**Exercise task**
Copy the lines in the records below without any changes, leaving out the pictures. Include every line from all of the records.

**Data lines**

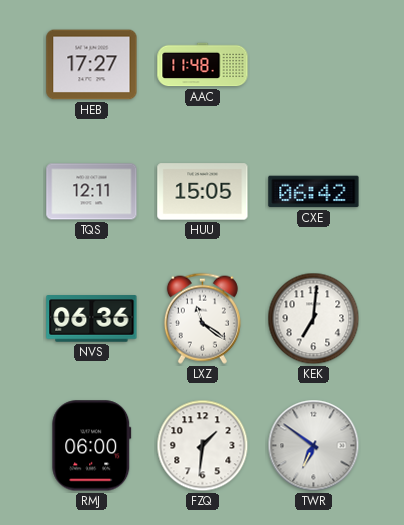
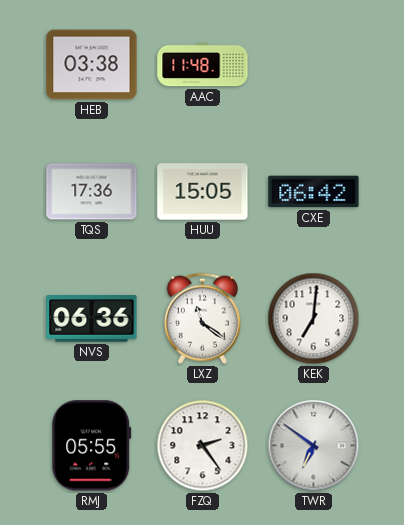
HEB: 17:27 -> 03:38
TQS: 12:11 -> 17:36
RMJ: 06:00 -> 05:55
FZQ: 1:31 -> 2:24
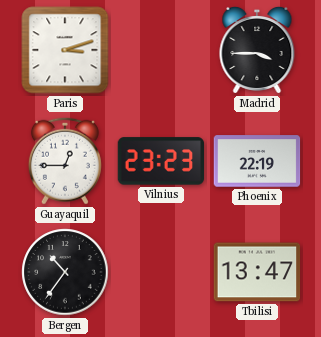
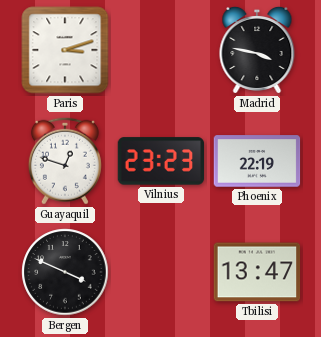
Madrid: 3:45 -> 3:47
Guayaquil: 12:45 -> 12:48
Bergen: 10:36 -> 3:49
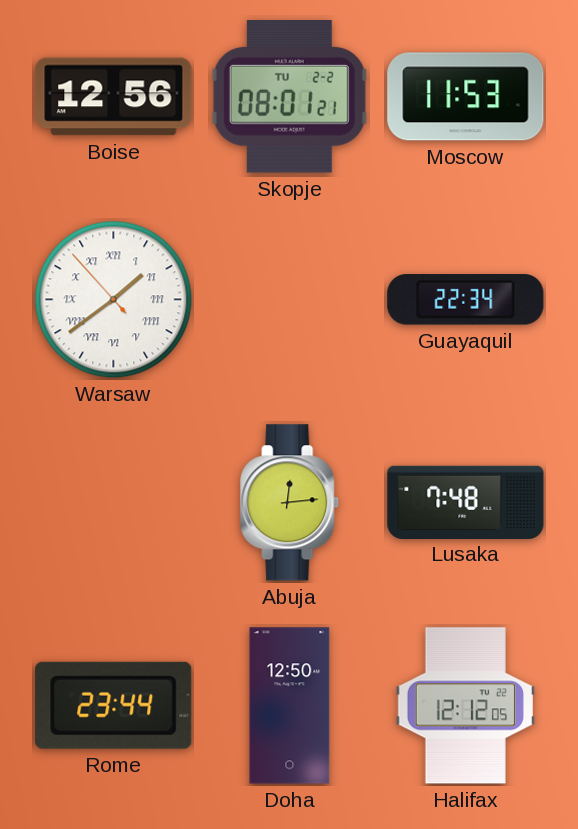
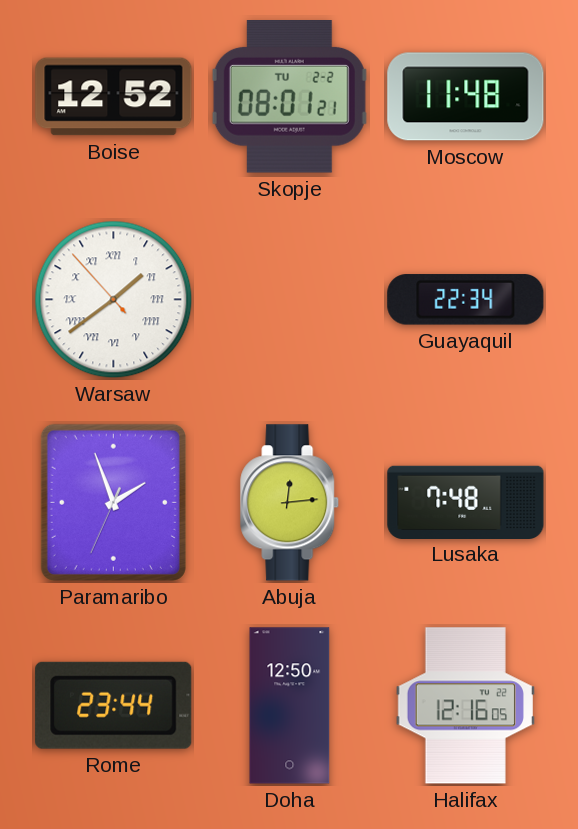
Boise: 12:56 -> 12:52
Moscow: 11:53 -> 11:48
Paramaribo: none -> 1:56
Halifax: 12:12 -> 12:16
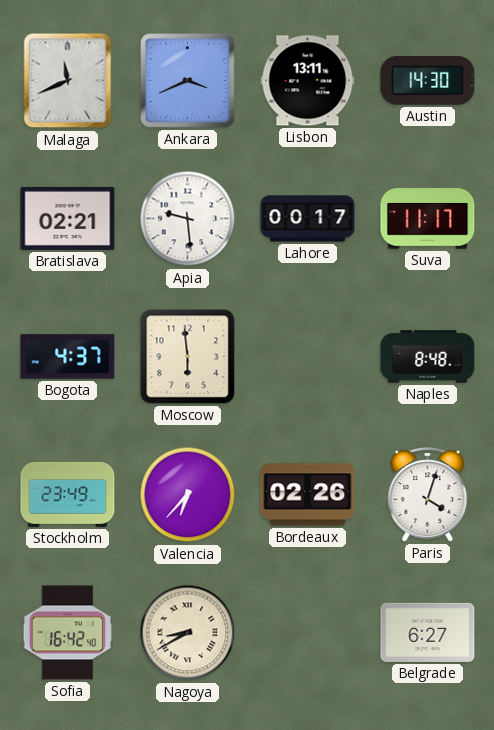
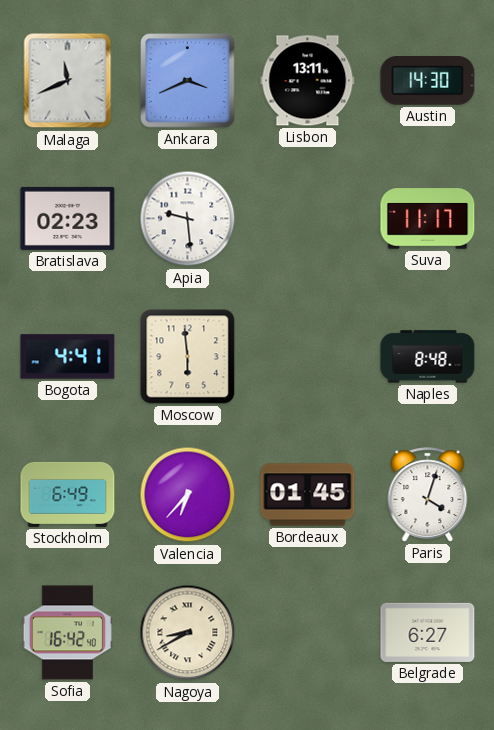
Bratislava: 02:21 -> 02:23
Lahore: 00:17 -> none
Bogota: 4:37 -> 4:41
Stockholm: 23:49 -> 6:49
Bordeaux: 02:26 -> 01:45
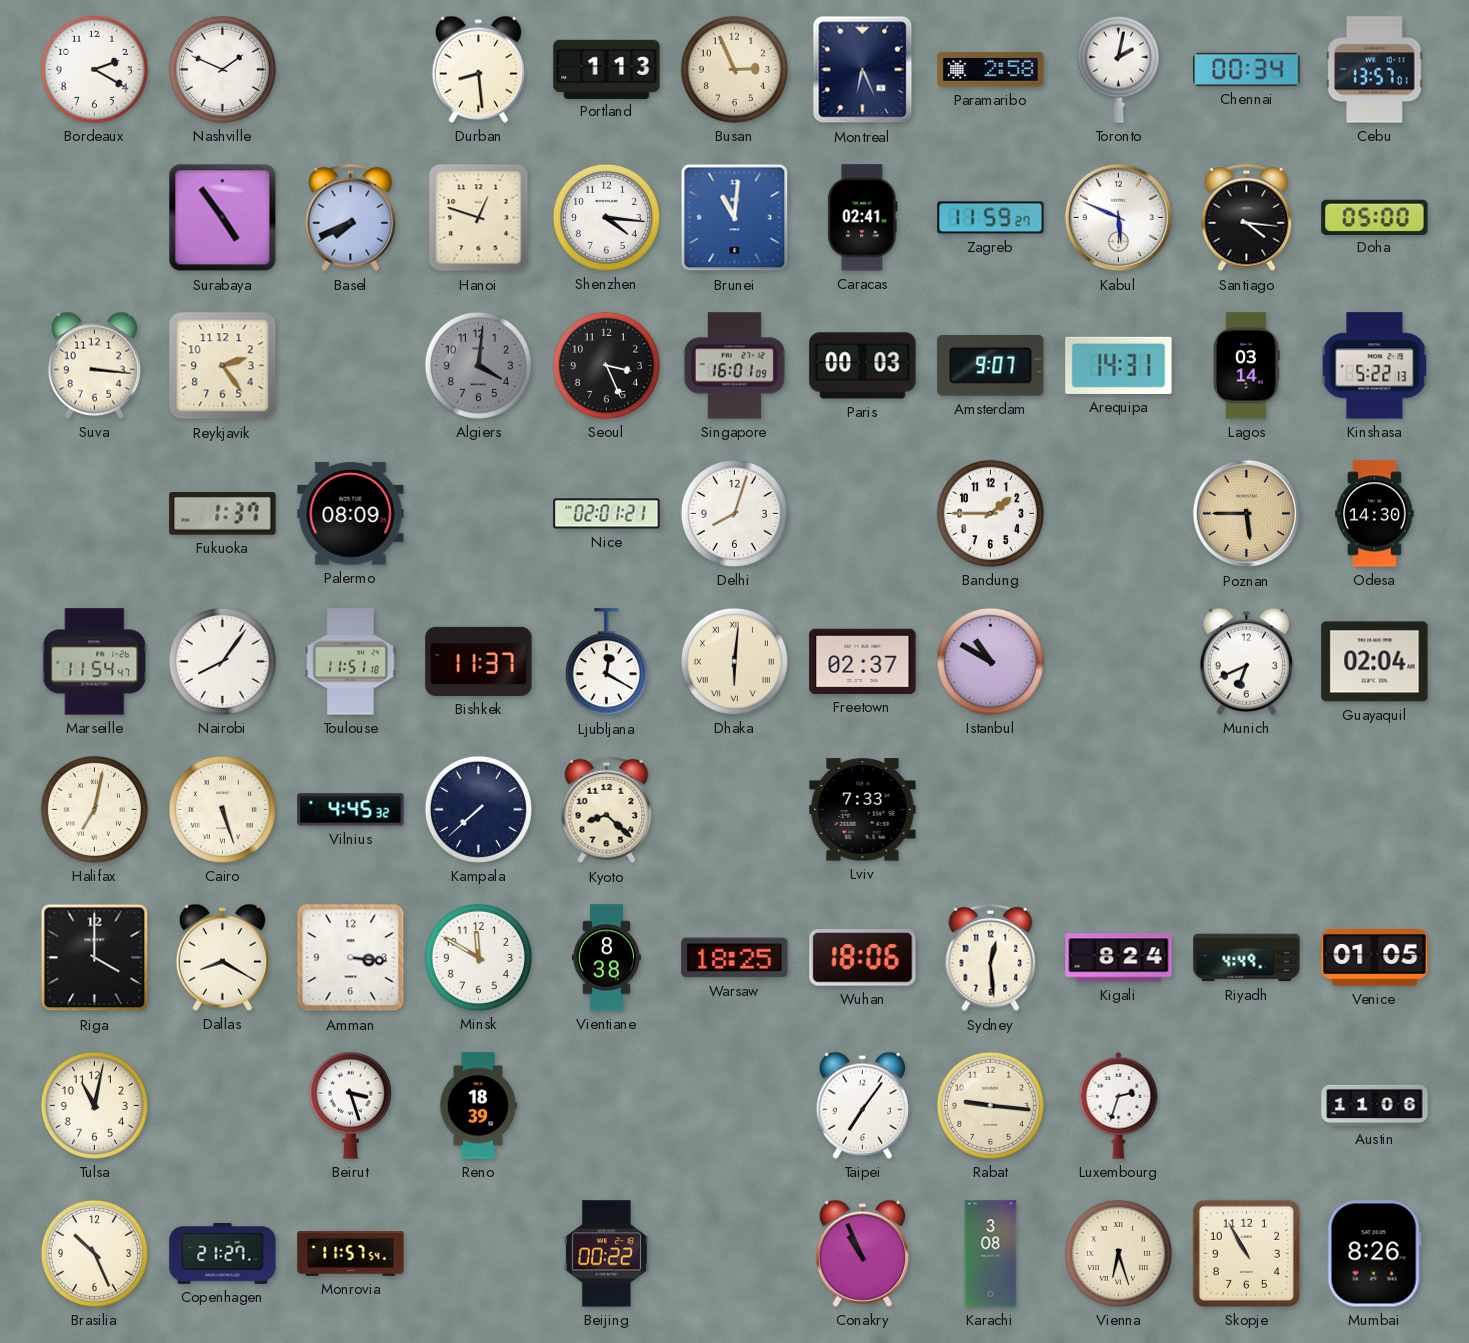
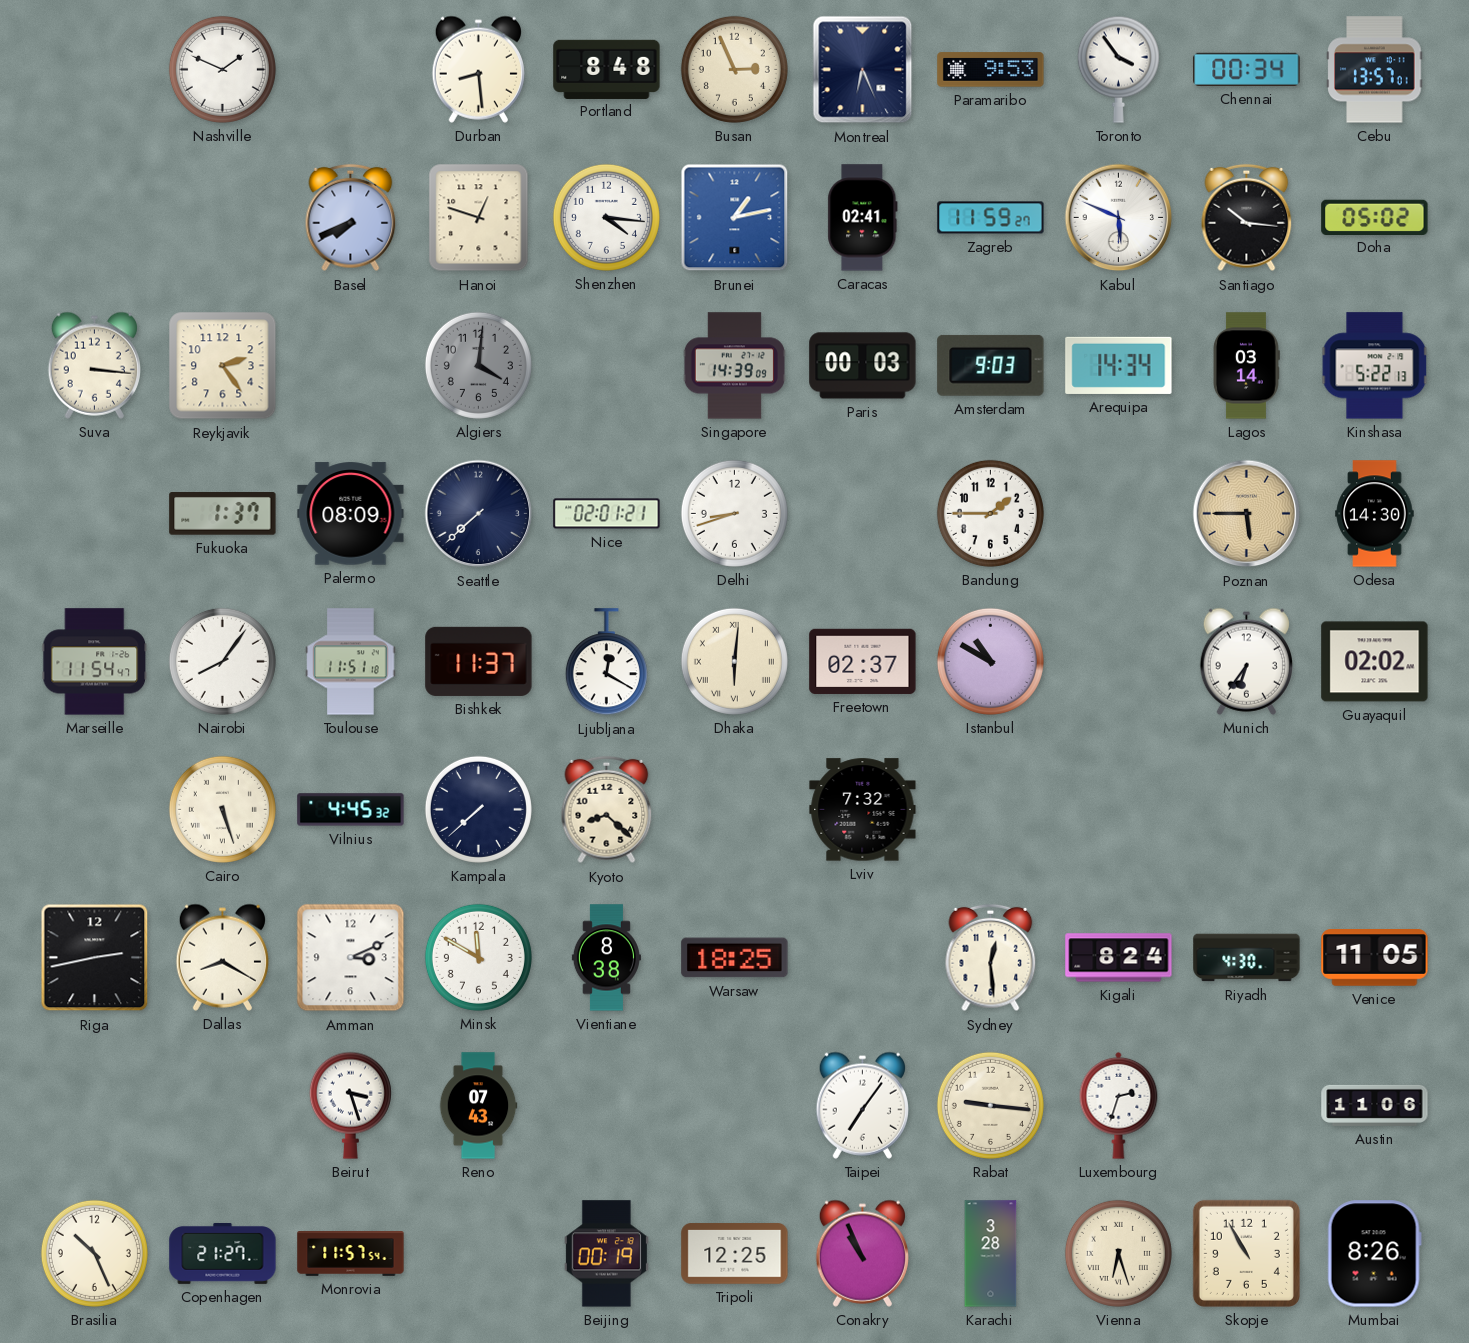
Bordeaux: 2:20 -> none
Portland: 1:13 -> 8:48
Paramaribo: 2:58 -> 9:53
Toronto: 2:02 -> 3:54
Surabaya: 4:54 -> none
Brunei: 11:01 -> 1:13
Santiago: 4:16 -> 10:16
Doha: 05:00 -> 05:02
Seoul: 3:26 -> none
Singapore: 16:01 -> 14:39
Amsterdam: 9:07 -> 9:03
Arequipa: 14:31 -> 14:34
Seattle: none -> 7:38
Delhi: 8:03 -> 8:42
Munich: 6:41 -> 6:36
Guayaquil: 02:04 -> 02:02
Halifax: 7:02 -> none
Lviv: 7:33 -> 7:32
Riga: 4:00 -> 2:43
Amman: 3:16 -> 3:11
Wuhan: 18:06 -> none
Riyadh: 4:49 -> 4:30
Venice: 01:05 -> 11:05
Tulsa: 11:02 -> none
Reno: 18:39 -> 07:43
Beijing: 00:22 -> 00:19
Tripoli: none -> 12:25
Karachi: 3:08 -> 3:28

**Reply to the exercise**
HEB: 17:27 -> 03:38
TQS: 12:11 -> 17:36
RMJ: 06:00 -> 05:55
FZQ: 1:31 -> 2:24
Madrid: 3:45 -> 3:47
Guayaquil: 12:45 -> 12:48
Bergen: 10:36 -> 3:49
Boise: 12:56 -> 12:52
Moscow: 11:53 -> 11:48
Paramaribo: none -> 1:56
Halifax: 12:12 -> 12:16
Bratislava: 02:21 -> 02:23
Lahore: 00:17 -> none
Bogota: 4:37 -> 4:41
Stockholm: 23:49 -> 6:49
Bordeaux: 02:26 -> 01:45
Bordeaux: 2:20 -> none
Portland: 1:13 -> 8:48
Paramaribo: 2:58 -> 9:53
Toronto: 2:02 -> 3:54
Surabaya: 4:54 -> none
Brunei: 11:01 -> 1:13
Santiago: 4:16 -> 10:16
Doha: 05:00 -> 05:02
Seoul: 3:26 -> none
Singapore: 16:01 -> 14:39
Amsterdam: 9:07 -> 9:03
Arequipa: 14:31 -> 14:34
Seattle: none -> 7:38
Delhi: 8:03 -> 8:42
Munich: 6:41 -> 6:36
Guayaquil: 02:04 -> 02:02
Halifax: 7:02 -> none
Lviv: 7:33 -> 7:32
Riga: 4:00 -> 2:43
Amman: 3:16 -> 3:11
Wuhan: 18:06 -> none
Riyadh: 4:49 -> 4:30
Venice: 01:05 -> 11:05
Tulsa: 11:02 -> none
Reno: 18:39 -> 07:43
Beijing: 00:22 -> 00:19
Tripoli: none -> 12:25
Karachi: 3:08 -> 3:28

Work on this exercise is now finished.